- [Exercise]:
Leaving the pictures aside, restate all of the data exactly.

(Dataset records)
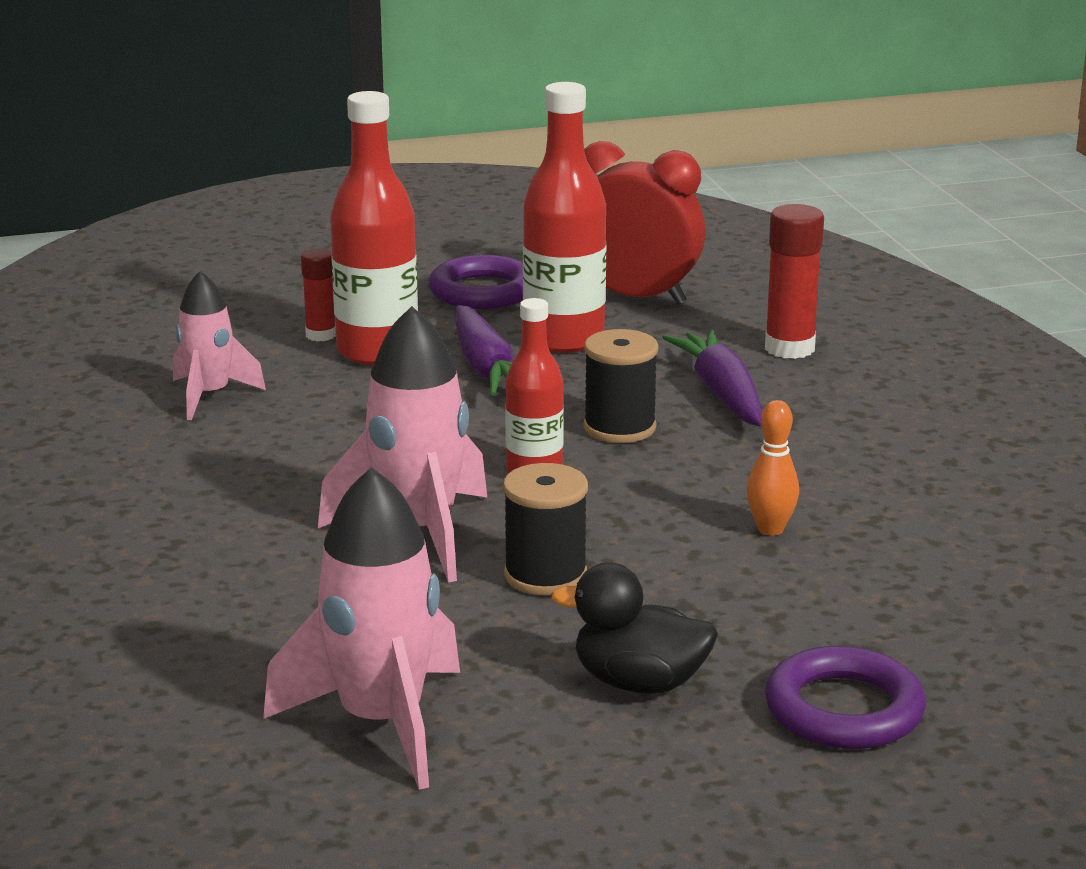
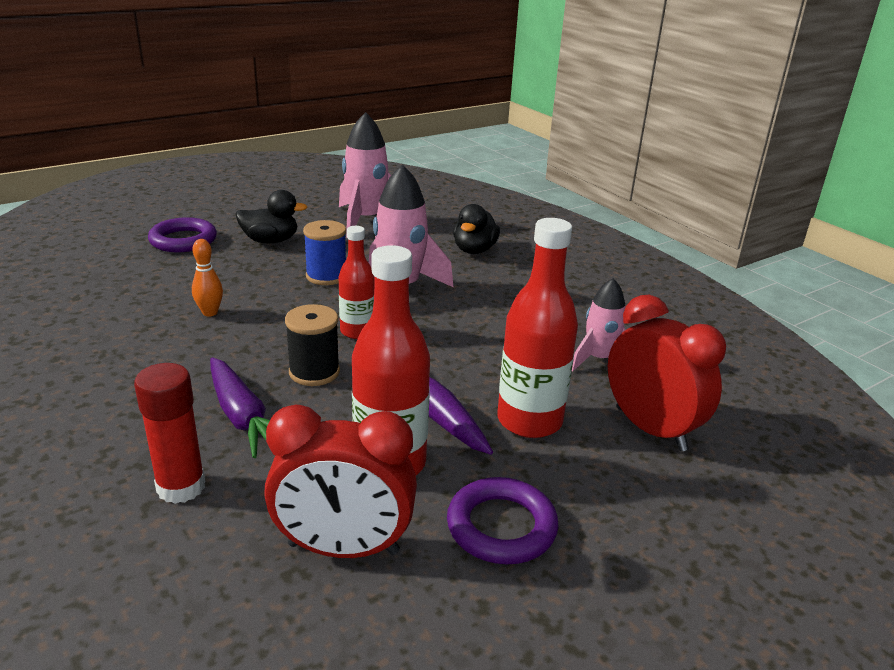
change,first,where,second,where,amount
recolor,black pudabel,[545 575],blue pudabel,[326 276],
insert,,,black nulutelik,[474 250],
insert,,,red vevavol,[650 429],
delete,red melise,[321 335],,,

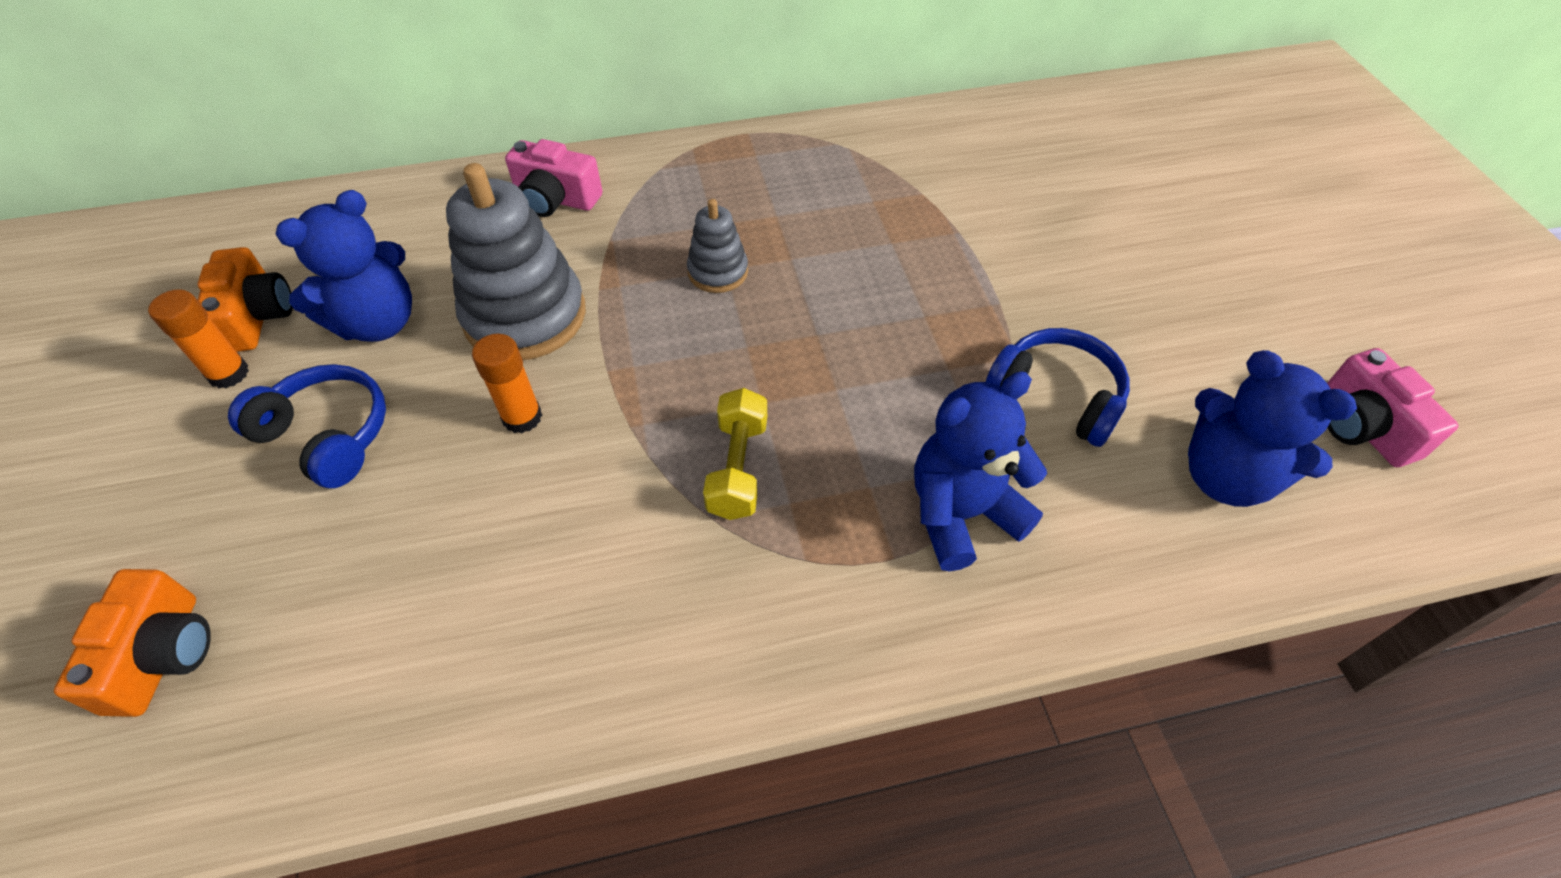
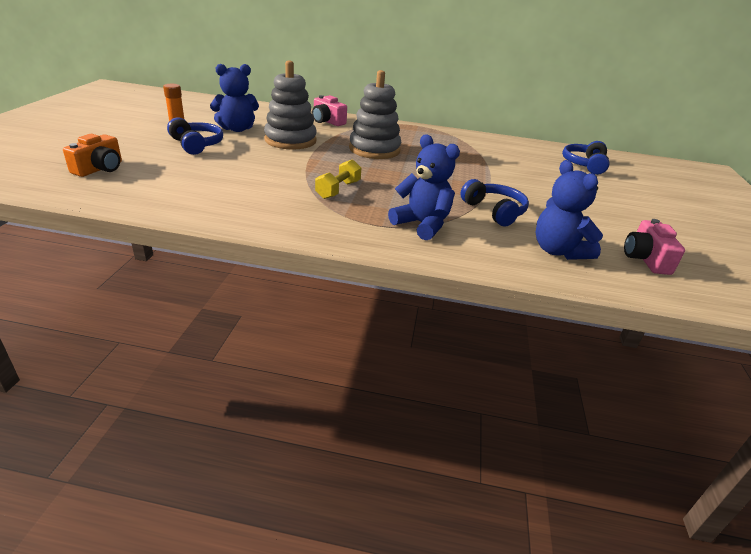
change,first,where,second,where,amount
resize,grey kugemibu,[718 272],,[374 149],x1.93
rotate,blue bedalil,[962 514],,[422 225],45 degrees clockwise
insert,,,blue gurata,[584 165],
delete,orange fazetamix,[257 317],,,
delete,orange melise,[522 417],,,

- [Response box]:
change,first,where,second,where,amount
recolor,black pudabel,[545 575],blue pudabel,[326 276],
insert,,,black nulutelik,[474 250],
insert,,,red vevavol,[650 429],
delete,red melise,[321 335],,,

change,first,where,second,where,amount
resize,grey kugemibu,[718 272],,[374 149],x1.93
rotate,blue bedalil,[962 514],,[422 225],45 degrees clockwise
insert,,,blue gurata,[584 165],
delete,orange fazetamix,[257 317],,,
delete,orange melise,[522 417],,,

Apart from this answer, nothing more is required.